To-do item:
Pictures stay out; please output the remaining data exactly.

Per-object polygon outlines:
--*--

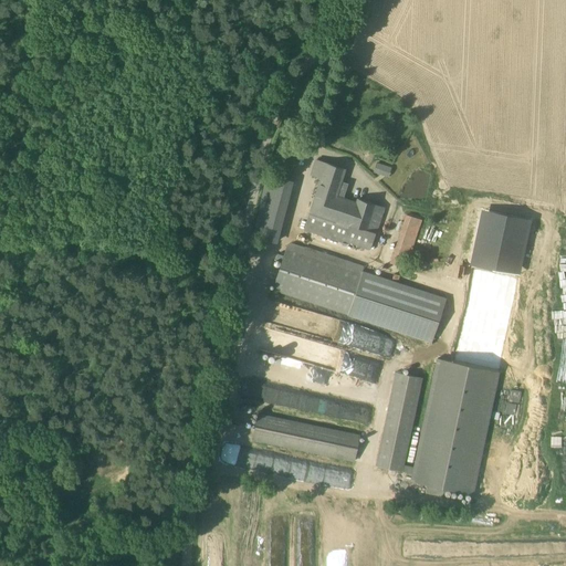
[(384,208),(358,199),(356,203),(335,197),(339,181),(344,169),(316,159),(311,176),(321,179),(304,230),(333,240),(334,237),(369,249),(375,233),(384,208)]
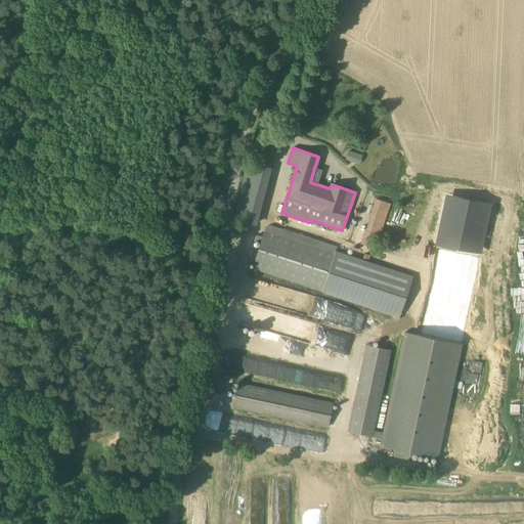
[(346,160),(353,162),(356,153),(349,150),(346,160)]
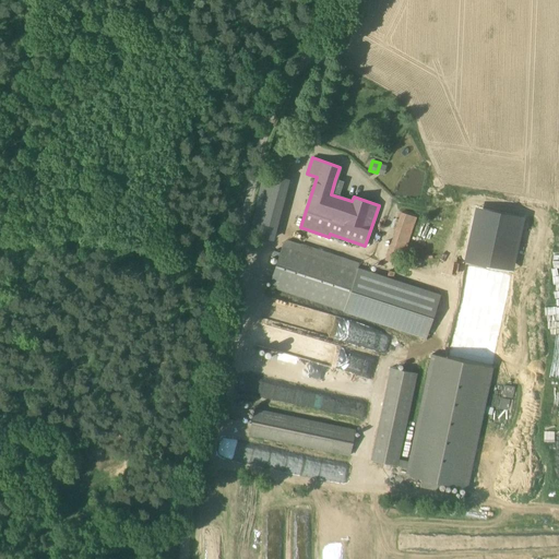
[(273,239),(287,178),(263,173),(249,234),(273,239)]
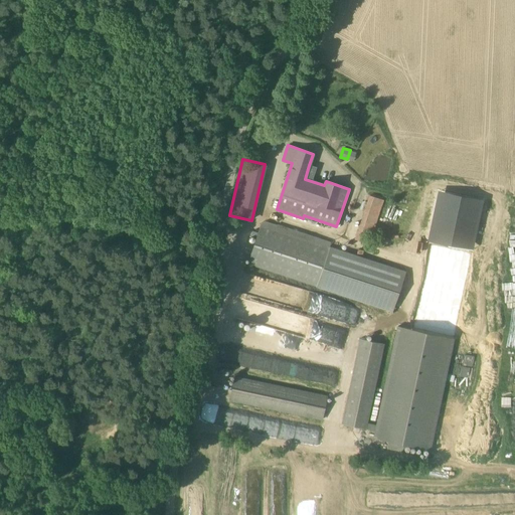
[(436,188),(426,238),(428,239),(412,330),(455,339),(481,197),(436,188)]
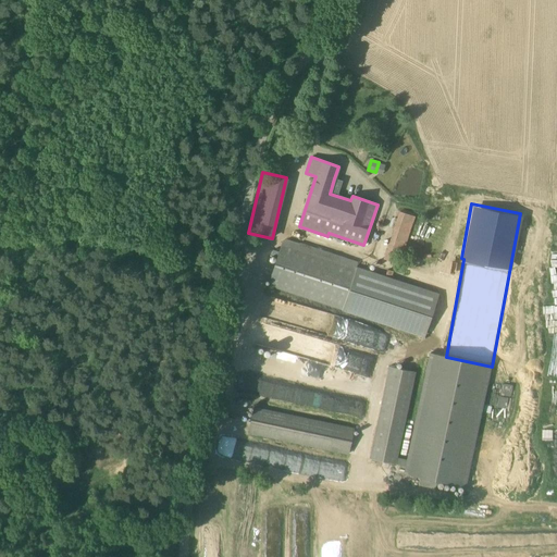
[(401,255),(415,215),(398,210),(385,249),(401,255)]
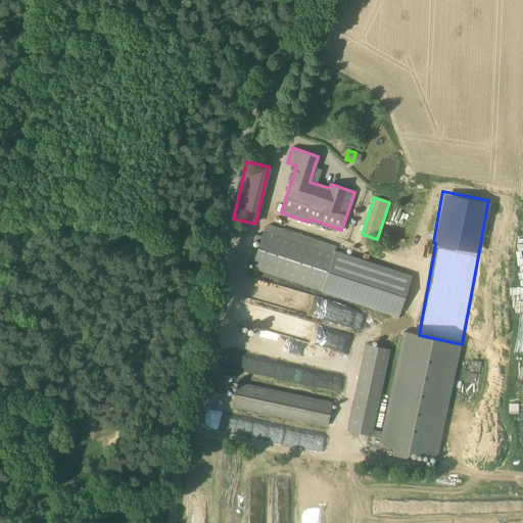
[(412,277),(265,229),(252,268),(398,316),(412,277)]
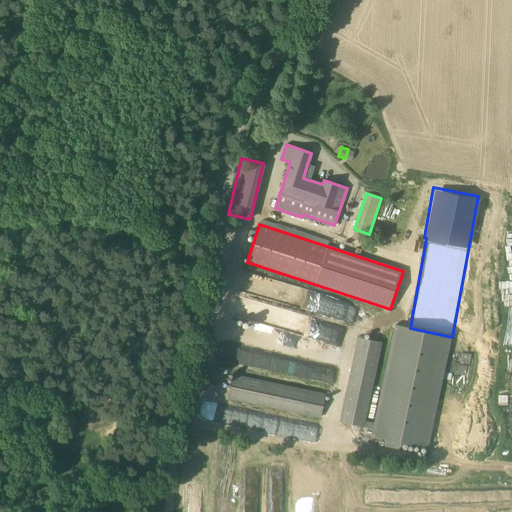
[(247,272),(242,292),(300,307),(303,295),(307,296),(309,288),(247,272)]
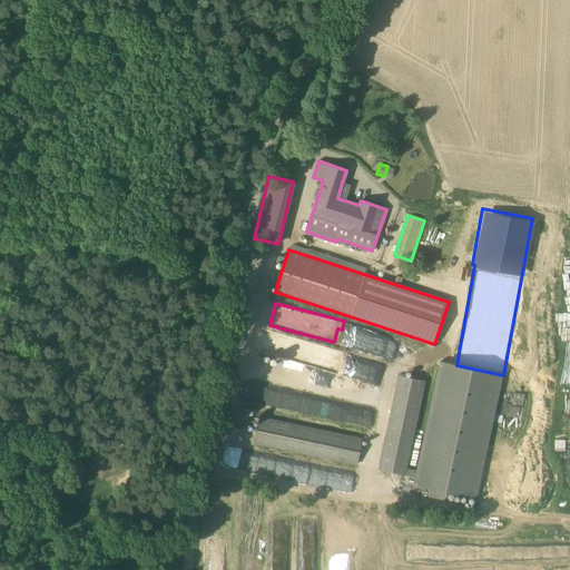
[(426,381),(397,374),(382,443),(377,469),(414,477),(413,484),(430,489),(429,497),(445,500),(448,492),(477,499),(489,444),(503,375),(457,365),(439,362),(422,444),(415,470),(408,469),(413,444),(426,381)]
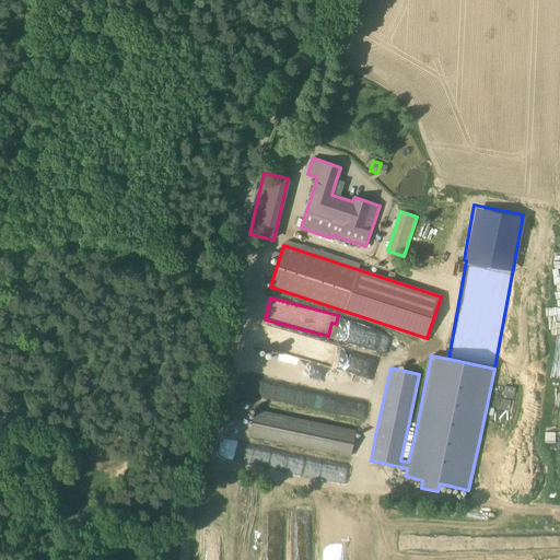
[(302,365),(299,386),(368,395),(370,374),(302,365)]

--*--

Exercise solution:
[(384,208),(358,199),(356,203),(335,197),(339,181),(344,169),(316,159),(311,176),(321,179),(304,230),(333,240),(334,237),(369,249),(375,233),(384,208)]
[(346,160),(353,162),(356,153),(349,150),(346,160)]
[(273,239),(287,178),(263,173),(249,234),(273,239)]
[(436,188),(426,238),(428,239),(412,330),(455,339),(481,197),(436,188)]
[(401,255),(415,215),(398,210),(385,249),(401,255)]
[(412,277),(265,229),(252,268),(398,316),(412,277)]
[(247,272),(242,292),(300,307),(303,295),(307,296),(309,288),(247,272)]
[(426,381),(397,374),(382,443),(377,469),(414,477),(413,484),(430,489),(429,497),(445,500),(448,492),(477,499),(489,444),(503,375),(457,365),(439,362),(422,444),(415,470),(408,469),(413,444),(426,381)]
[(302,365),(299,386),(368,395),(370,374),(302,365)]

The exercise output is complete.